» **Goal of the exercise**
One line in the listing below contains "first_place: [579, 438]". Repeat that line and each line after it exactly, ending with the last one.

* * * * * * *

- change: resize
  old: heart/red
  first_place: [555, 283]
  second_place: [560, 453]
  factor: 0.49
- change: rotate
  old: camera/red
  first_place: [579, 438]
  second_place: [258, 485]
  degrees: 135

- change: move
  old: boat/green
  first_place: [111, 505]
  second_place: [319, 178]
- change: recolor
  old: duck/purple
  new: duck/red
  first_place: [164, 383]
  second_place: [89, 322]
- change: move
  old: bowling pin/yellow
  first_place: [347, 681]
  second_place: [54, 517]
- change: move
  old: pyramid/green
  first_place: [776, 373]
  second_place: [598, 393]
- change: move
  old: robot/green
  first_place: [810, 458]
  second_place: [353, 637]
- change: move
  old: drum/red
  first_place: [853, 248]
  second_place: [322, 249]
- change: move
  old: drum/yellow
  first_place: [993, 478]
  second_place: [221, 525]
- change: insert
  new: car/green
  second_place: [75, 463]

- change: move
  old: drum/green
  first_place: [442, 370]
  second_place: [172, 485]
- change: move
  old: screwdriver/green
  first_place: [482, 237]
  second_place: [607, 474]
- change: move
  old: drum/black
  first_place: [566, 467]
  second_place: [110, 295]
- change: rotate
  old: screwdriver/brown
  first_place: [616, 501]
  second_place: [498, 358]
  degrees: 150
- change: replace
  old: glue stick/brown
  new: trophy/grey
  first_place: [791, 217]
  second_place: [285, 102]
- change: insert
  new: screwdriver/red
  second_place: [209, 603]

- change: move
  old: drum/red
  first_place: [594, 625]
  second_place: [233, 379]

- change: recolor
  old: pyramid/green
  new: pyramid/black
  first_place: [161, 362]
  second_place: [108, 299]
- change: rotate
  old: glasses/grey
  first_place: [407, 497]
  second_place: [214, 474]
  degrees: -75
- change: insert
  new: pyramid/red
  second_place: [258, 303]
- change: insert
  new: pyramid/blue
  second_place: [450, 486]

* * * * * * *

» **Solution to this exercise**
  first_place: [579, 438]
  second_place: [258, 485]
  degrees: 135

- change: move
  old: boat/green
  first_place: [111, 505]
  second_place: [319, 178]
- change: recolor
  old: duck/purple
  new: duck/red
  first_place: [164, 383]
  second_place: [89, 322]
- change: move
  old: bowling pin/yellow
  first_place: [347, 681]
  second_place: [54, 517]
- change: move
  old: pyramid/green
  first_place: [776, 373]
  second_place: [598, 393]
- change: move
  old: robot/green
  first_place: [810, 458]
  second_place: [353, 637]
- change: move
  old: drum/red
  first_place: [853, 248]
  second_place: [322, 249]
- change: move
  old: drum/yellow
  first_place: [993, 478]
  second_place: [221, 525]
- change: insert
  new: car/green
  second_place: [75, 463]

- change: move
  old: drum/green
  first_place: [442, 370]
  second_place: [172, 485]
- change: move
  old: screwdriver/green
  first_place: [482, 237]
  second_place: [607, 474]
- change: move
  old: drum/black
  first_place: [566, 467]
  second_place: [110, 295]
- change: rotate
  old: screwdriver/brown
  first_place: [616, 501]
  second_place: [498, 358]
  degrees: 150
- change: replace
  old: glue stick/brown
  new: trophy/grey
  first_place: [791, 217]
  second_place: [285, 102]
- change: insert
  new: screwdriver/red
  second_place: [209, 603]

- change: move
  old: drum/red
  first_place: [594, 625]
  second_place: [233, 379]

- change: recolor
  old: pyramid/green
  new: pyramid/black
  first_place: [161, 362]
  second_place: [108, 299]
- change: rotate
  old: glasses/grey
  first_place: [407, 497]
  second_place: [214, 474]
  degrees: -75
- change: insert
  new: pyramid/red
  second_place: [258, 303]
- change: insert
  new: pyramid/blue
  second_place: [450, 486]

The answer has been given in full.